## WHAT THE TASK ASKS
Your task is to reproduce exactly the lines from the line with "(348, 394) = (252, 301): yellow" through the end of the records below.

Dataset items:
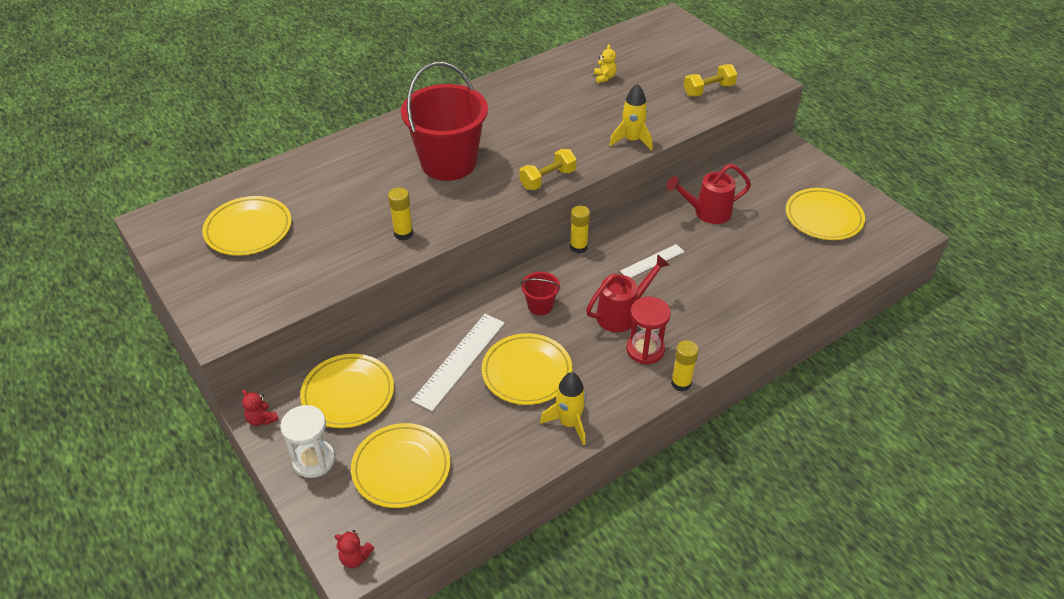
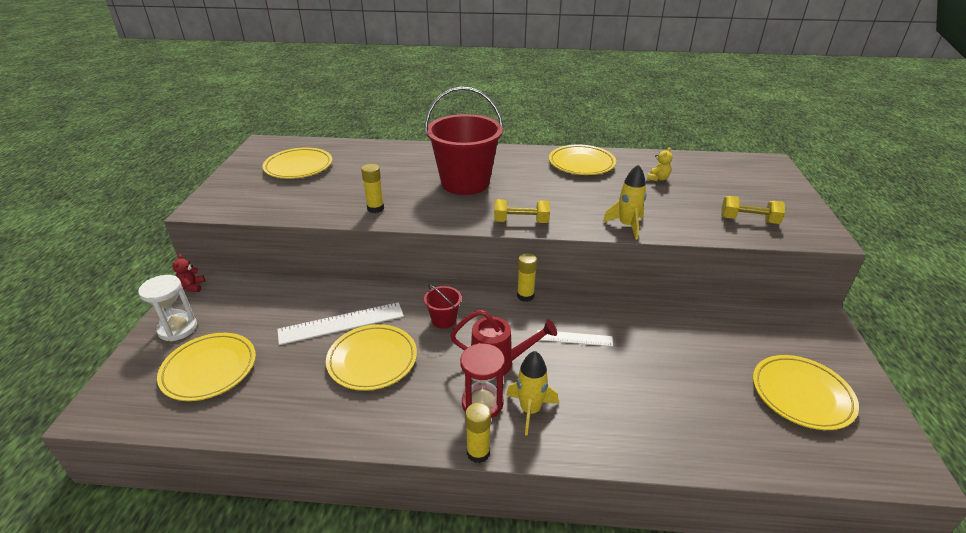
camera: 40 degrees right, 10 degrees down
(348, 394) = (252, 301): yellow plate -> yellow plate (581, 163)
(355, 557) = (101, 408): red teddy bear -> none
(569, 423) = (350, 419): yellow rocket -> yellow rocket (530, 410)
(707, 212) = (672, 327): red watering can -> none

## RESPONSE BOX
(348, 394) = (252, 301): yellow plate -> yellow plate (581, 163)
(355, 557) = (101, 408): red teddy bear -> none
(569, 423) = (350, 419): yellow rocket -> yellow rocket (530, 410)
(707, 212) = (672, 327): red watering can -> none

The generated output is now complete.